Description of the task: Taking the line with "red 1x6 brick" as the first and the line with "orange 1x1 brick" as the last, set down the lines below exactly, pictures excluded.

Spatial object tracking data
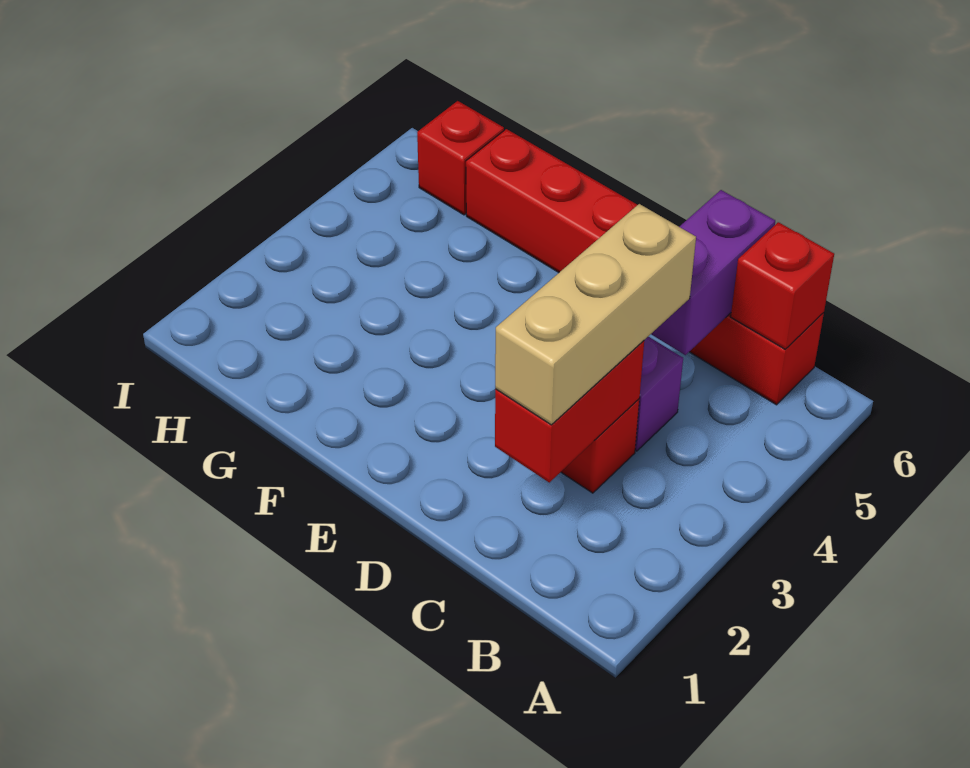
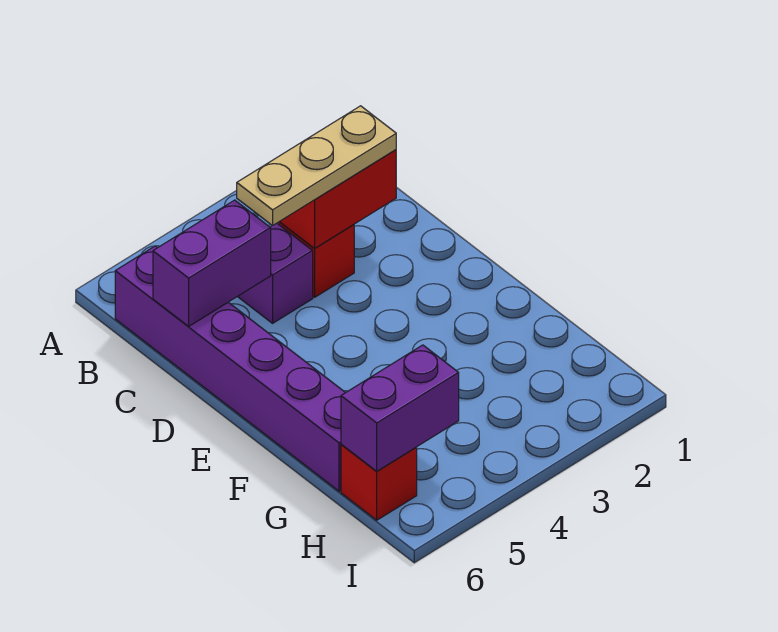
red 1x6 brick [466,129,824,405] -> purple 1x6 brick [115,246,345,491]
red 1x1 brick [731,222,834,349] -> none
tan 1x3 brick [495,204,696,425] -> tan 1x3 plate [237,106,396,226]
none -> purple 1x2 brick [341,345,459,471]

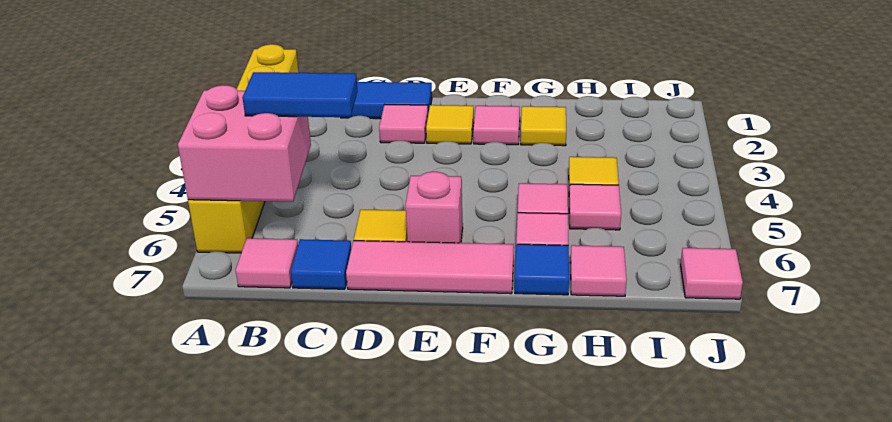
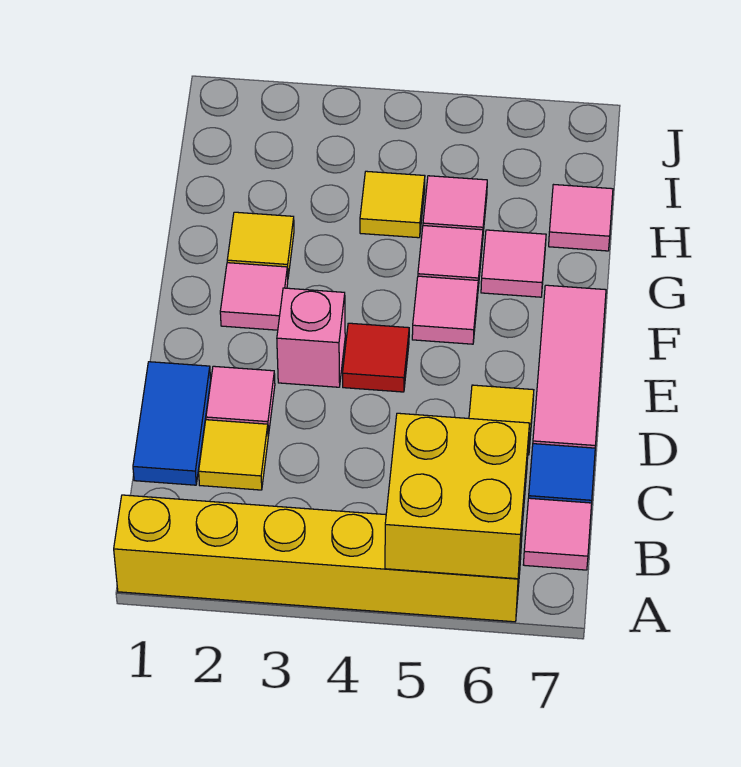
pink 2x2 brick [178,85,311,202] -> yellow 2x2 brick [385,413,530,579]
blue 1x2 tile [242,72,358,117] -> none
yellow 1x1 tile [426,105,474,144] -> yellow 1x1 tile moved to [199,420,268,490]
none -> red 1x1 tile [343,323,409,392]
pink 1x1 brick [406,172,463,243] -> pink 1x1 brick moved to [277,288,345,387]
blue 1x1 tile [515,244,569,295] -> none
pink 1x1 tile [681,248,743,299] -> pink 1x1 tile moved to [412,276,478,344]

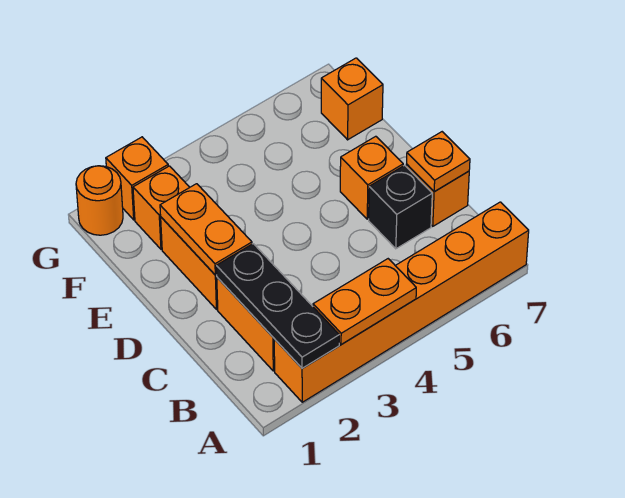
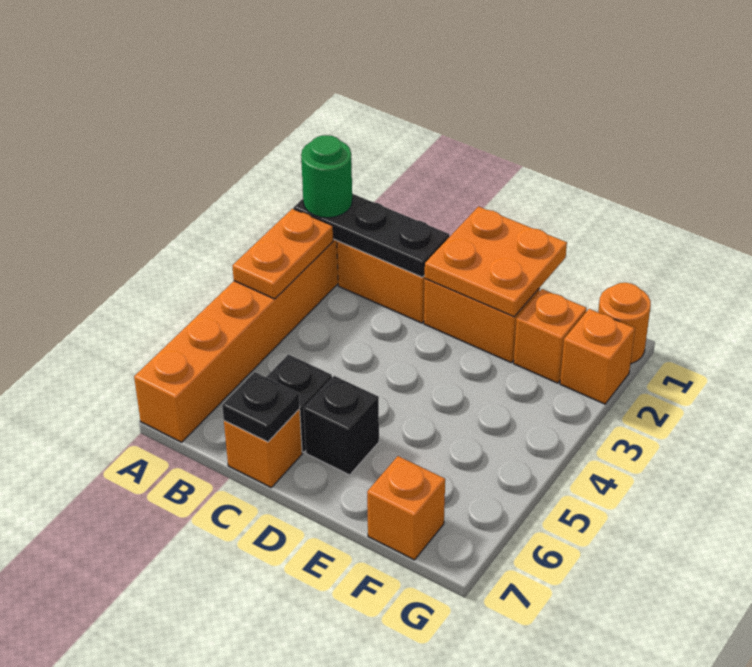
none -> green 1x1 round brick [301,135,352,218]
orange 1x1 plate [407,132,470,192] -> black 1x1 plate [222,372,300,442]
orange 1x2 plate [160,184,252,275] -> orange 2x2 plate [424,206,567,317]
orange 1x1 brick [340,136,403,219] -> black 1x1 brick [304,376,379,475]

...

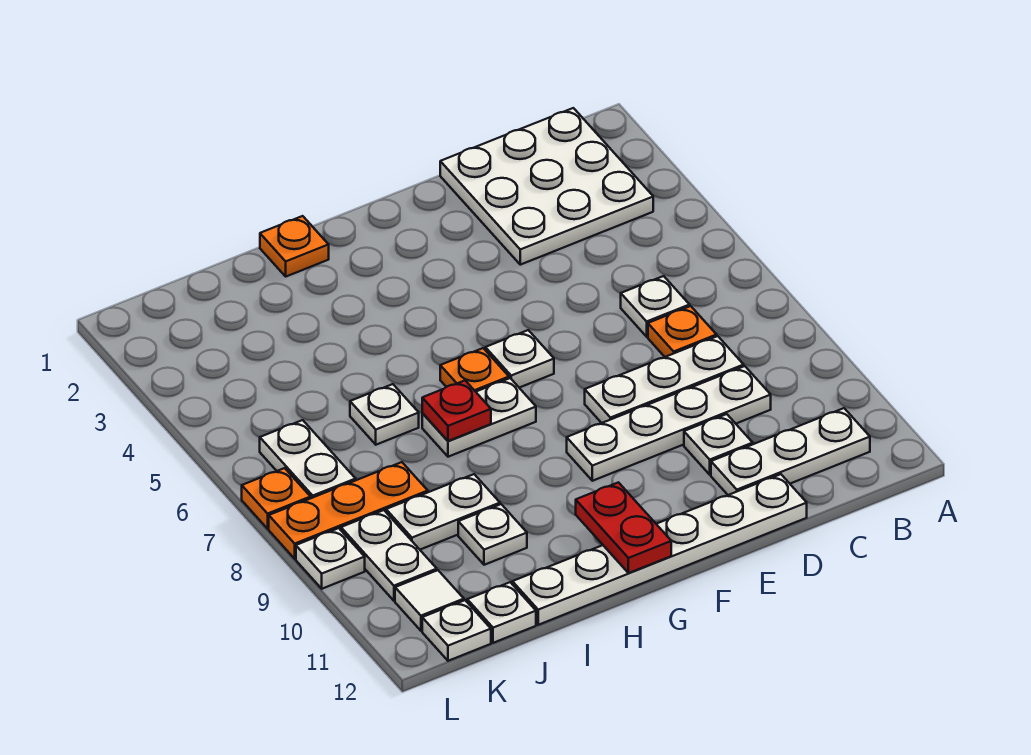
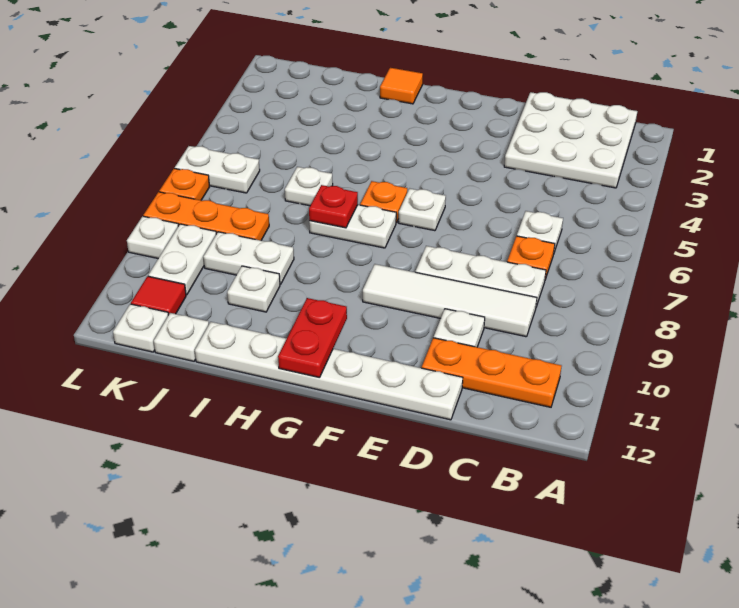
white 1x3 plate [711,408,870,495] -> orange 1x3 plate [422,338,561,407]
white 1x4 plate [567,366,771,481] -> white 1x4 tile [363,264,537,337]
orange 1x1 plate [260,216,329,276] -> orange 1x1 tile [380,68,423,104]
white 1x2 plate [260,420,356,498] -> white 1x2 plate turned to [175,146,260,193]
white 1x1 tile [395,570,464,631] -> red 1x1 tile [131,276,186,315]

--

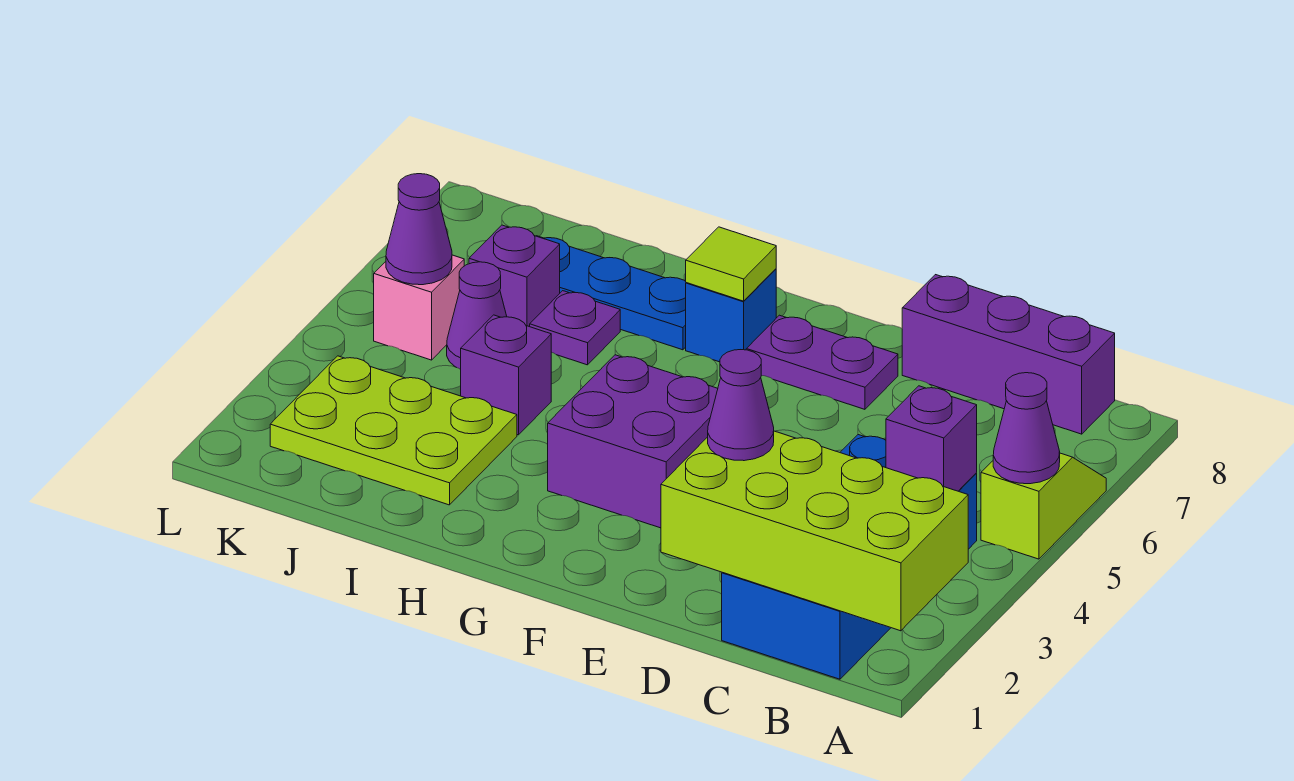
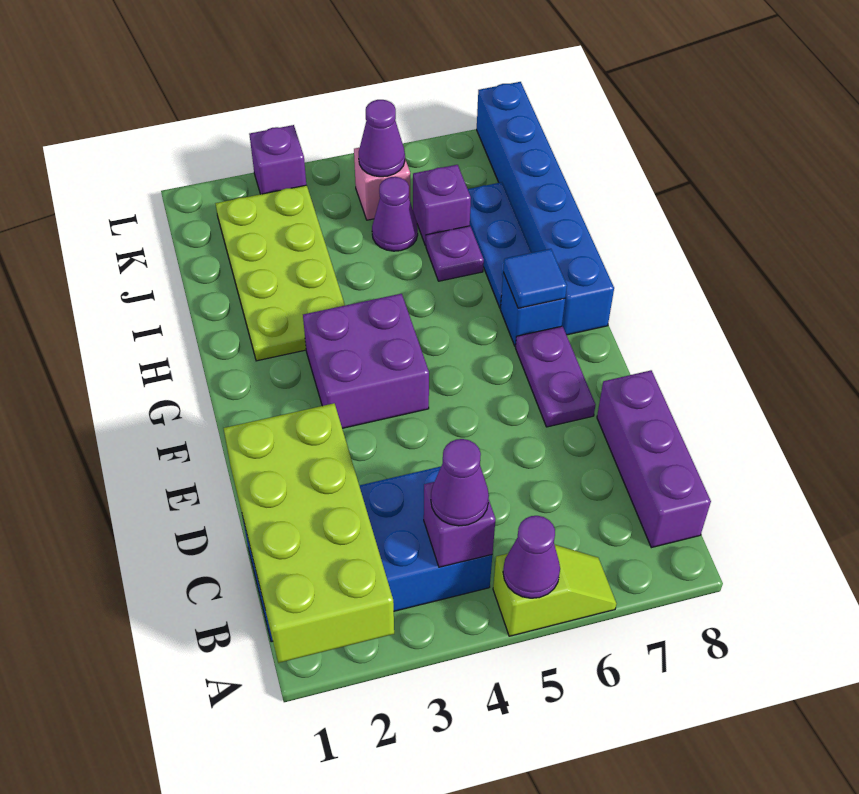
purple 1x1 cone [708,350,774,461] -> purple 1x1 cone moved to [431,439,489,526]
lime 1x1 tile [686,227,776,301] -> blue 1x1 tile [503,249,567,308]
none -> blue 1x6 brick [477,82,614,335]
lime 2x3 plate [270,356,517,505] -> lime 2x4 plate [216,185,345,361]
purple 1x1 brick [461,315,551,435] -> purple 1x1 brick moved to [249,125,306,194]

Your response:
red 1x6 brick [466,129,824,405] -> purple 1x6 brick [115,246,345,491]
red 1x1 brick [731,222,834,349] -> none
tan 1x3 brick [495,204,696,425] -> tan 1x3 plate [237,106,396,226]
none -> purple 1x2 brick [341,345,459,471]

pink 2x2 brick [178,85,311,202] -> yellow 2x2 brick [385,413,530,579]
blue 1x2 tile [242,72,358,117] -> none
yellow 1x1 tile [426,105,474,144] -> yellow 1x1 tile moved to [199,420,268,490]
none -> red 1x1 tile [343,323,409,392]
pink 1x1 brick [406,172,463,243] -> pink 1x1 brick moved to [277,288,345,387]
blue 1x1 tile [515,244,569,295] -> none
pink 1x1 tile [681,248,743,299] -> pink 1x1 tile moved to [412,276,478,344]

none -> green 1x1 round brick [301,135,352,218]
orange 1x1 plate [407,132,470,192] -> black 1x1 plate [222,372,300,442]
orange 1x2 plate [160,184,252,275] -> orange 2x2 plate [424,206,567,317]
orange 1x1 brick [340,136,403,219] -> black 1x1 brick [304,376,379,475]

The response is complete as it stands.